Only the lines from the line containing "camera: 10 degrees left, 0 degrees up" to the end of the records, both included, belong in the answer, copied exactly.

+ + + + + + +

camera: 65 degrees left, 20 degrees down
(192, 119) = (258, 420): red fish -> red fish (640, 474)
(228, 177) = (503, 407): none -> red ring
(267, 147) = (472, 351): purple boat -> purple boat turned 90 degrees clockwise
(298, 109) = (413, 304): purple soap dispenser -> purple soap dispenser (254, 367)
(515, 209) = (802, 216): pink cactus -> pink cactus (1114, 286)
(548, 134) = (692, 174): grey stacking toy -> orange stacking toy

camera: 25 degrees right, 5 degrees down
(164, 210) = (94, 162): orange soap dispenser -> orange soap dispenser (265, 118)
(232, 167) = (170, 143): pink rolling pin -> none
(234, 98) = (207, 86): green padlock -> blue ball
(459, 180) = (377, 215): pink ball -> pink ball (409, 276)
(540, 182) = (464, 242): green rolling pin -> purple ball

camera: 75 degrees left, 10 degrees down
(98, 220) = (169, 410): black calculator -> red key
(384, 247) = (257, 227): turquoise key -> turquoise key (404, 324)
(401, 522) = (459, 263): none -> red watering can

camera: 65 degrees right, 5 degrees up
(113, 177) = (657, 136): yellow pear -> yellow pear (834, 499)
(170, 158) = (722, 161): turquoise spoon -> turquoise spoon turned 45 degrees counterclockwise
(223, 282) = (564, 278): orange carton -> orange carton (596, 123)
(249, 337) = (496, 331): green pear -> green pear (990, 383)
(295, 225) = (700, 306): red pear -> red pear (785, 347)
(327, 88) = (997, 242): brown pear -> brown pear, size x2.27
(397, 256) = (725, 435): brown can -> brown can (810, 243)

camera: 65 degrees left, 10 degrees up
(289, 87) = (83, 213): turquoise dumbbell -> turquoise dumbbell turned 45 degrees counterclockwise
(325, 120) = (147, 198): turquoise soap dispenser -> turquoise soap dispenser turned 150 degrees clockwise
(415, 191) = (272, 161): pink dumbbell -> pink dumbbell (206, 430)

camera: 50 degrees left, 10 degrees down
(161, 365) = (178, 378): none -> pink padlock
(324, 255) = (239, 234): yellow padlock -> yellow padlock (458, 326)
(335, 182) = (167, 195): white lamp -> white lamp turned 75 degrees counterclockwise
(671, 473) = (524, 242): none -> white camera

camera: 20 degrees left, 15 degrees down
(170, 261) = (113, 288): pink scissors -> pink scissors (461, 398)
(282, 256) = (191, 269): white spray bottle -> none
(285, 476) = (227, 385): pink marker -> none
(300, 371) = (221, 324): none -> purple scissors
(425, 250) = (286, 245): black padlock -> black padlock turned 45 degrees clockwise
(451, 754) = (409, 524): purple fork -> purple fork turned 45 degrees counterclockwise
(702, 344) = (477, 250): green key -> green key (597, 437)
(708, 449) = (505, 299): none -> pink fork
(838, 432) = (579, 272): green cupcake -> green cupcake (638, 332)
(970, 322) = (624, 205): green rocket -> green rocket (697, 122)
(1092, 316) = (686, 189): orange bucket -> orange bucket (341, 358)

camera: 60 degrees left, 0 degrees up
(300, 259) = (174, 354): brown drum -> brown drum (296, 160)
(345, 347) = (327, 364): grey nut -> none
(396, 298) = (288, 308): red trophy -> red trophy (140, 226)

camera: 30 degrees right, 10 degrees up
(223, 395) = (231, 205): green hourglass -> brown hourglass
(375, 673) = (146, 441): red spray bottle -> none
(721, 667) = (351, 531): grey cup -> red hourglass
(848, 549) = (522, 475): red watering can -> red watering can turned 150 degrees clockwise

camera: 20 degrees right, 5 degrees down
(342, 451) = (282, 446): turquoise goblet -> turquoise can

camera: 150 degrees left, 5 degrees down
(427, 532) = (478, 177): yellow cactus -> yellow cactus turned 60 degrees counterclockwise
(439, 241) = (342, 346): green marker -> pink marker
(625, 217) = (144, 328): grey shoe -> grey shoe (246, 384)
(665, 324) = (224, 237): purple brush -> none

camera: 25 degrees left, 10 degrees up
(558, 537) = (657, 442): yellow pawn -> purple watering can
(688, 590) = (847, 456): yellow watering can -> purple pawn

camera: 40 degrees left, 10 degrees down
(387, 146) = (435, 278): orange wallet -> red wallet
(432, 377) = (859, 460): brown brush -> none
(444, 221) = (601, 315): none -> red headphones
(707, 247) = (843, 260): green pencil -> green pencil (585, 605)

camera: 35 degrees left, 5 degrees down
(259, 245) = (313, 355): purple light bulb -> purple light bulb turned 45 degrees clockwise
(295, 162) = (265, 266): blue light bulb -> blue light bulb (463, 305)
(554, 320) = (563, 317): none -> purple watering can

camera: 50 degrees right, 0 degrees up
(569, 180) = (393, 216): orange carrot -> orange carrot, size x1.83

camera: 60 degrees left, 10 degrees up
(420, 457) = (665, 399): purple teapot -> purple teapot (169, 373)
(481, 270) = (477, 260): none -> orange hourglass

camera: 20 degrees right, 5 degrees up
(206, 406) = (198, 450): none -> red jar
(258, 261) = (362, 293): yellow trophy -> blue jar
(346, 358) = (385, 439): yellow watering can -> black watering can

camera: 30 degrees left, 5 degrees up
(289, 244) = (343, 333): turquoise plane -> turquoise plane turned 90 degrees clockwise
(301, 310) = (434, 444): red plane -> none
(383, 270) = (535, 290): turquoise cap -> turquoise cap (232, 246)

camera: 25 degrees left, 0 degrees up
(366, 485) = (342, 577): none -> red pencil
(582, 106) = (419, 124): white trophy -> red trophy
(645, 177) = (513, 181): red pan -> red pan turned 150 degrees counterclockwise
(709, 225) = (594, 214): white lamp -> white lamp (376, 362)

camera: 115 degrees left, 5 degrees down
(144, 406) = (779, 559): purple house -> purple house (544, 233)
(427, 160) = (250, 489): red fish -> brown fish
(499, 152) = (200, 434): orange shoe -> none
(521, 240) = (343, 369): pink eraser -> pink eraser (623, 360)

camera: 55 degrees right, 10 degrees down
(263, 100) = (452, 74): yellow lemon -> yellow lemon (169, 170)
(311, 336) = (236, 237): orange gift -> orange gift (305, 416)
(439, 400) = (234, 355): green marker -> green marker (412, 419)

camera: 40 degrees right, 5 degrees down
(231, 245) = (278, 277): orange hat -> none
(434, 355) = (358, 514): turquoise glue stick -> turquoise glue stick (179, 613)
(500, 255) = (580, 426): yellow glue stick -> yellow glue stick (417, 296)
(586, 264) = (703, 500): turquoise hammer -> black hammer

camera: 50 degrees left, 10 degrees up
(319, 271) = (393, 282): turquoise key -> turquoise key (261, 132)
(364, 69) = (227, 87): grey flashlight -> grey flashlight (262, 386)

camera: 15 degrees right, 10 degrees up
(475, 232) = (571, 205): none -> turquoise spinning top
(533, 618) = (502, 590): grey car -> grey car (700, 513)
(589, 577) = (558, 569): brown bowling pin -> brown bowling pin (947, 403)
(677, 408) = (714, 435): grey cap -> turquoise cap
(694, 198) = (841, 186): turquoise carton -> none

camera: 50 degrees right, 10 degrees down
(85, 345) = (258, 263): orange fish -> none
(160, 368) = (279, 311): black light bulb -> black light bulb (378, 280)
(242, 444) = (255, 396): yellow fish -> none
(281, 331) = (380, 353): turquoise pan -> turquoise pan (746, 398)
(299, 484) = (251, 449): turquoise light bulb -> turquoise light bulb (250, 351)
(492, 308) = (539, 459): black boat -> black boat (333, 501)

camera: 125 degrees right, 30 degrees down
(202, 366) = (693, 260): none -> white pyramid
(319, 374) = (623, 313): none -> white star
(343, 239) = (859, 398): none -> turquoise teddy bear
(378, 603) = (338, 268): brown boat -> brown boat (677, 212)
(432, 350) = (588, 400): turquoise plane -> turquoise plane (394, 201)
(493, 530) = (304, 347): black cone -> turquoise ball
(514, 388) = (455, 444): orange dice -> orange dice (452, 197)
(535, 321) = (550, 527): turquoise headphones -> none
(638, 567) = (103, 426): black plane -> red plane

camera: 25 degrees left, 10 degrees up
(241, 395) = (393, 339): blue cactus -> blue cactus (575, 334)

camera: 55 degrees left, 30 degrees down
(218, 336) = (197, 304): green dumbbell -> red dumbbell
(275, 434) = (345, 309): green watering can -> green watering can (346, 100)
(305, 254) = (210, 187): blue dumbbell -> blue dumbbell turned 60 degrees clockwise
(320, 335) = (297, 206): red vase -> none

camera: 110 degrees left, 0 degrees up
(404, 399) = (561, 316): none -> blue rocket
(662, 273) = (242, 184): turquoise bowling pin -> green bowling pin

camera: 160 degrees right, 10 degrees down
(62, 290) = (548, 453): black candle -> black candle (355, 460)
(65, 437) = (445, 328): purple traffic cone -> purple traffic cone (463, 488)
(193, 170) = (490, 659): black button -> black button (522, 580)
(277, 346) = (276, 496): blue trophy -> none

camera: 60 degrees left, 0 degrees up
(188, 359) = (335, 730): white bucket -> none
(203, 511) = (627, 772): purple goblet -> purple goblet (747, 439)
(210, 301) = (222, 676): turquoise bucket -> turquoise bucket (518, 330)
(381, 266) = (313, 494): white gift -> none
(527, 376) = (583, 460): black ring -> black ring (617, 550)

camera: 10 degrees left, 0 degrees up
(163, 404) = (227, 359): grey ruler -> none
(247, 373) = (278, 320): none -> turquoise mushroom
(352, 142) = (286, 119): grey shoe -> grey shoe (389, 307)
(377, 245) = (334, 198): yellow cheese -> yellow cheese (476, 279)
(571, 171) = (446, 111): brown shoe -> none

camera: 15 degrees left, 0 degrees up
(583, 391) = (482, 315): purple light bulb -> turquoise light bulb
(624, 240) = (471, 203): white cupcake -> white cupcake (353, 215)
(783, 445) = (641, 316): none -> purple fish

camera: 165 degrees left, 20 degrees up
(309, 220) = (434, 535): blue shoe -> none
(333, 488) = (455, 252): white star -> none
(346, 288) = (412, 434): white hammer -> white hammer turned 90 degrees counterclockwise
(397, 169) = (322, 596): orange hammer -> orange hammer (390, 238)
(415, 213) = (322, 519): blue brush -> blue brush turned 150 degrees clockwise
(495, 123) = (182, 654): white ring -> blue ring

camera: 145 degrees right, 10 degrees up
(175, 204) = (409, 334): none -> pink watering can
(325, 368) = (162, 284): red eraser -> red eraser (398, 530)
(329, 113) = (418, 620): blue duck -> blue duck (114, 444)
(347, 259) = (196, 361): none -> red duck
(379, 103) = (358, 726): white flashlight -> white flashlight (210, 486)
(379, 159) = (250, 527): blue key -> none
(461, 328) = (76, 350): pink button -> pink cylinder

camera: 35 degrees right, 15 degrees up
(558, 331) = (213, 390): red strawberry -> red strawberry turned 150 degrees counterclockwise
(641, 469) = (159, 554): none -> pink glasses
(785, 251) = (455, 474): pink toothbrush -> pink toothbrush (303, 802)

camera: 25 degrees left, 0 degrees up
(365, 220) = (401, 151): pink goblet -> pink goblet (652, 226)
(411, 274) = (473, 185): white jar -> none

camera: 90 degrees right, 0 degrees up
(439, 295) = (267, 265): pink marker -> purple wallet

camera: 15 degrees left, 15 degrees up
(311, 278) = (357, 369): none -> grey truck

+ + + + + + +

Exercise answer:
camera: 10 degrees left, 0 degrees up
(163, 404) = (227, 359): grey ruler -> none
(247, 373) = (278, 320): none -> turquoise mushroom
(352, 142) = (286, 119): grey shoe -> grey shoe (389, 307)
(377, 245) = (334, 198): yellow cheese -> yellow cheese (476, 279)
(571, 171) = (446, 111): brown shoe -> none

camera: 15 degrees left, 0 degrees up
(583, 391) = (482, 315): purple light bulb -> turquoise light bulb
(624, 240) = (471, 203): white cupcake -> white cupcake (353, 215)
(783, 445) = (641, 316): none -> purple fish

camera: 165 degrees left, 20 degrees up
(309, 220) = (434, 535): blue shoe -> none
(333, 488) = (455, 252): white star -> none
(346, 288) = (412, 434): white hammer -> white hammer turned 90 degrees counterclockwise
(397, 169) = (322, 596): orange hammer -> orange hammer (390, 238)
(415, 213) = (322, 519): blue brush -> blue brush turned 150 degrees clockwise
(495, 123) = (182, 654): white ring -> blue ring

camera: 145 degrees right, 10 degrees up
(175, 204) = (409, 334): none -> pink watering can
(325, 368) = (162, 284): red eraser -> red eraser (398, 530)
(329, 113) = (418, 620): blue duck -> blue duck (114, 444)
(347, 259) = (196, 361): none -> red duck
(379, 103) = (358, 726): white flashlight -> white flashlight (210, 486)
(379, 159) = (250, 527): blue key -> none
(461, 328) = (76, 350): pink button -> pink cylinder

camera: 35 degrees right, 15 degrees up
(558, 331) = (213, 390): red strawberry -> red strawberry turned 150 degrees counterclockwise
(641, 469) = (159, 554): none -> pink glasses
(785, 251) = (455, 474): pink toothbrush -> pink toothbrush (303, 802)

camera: 25 degrees left, 0 degrees up
(365, 220) = (401, 151): pink goblet -> pink goblet (652, 226)
(411, 274) = (473, 185): white jar -> none

camera: 90 degrees right, 0 degrees up
(439, 295) = (267, 265): pink marker -> purple wallet

camera: 15 degrees left, 15 degrees up
(311, 278) = (357, 369): none -> grey truck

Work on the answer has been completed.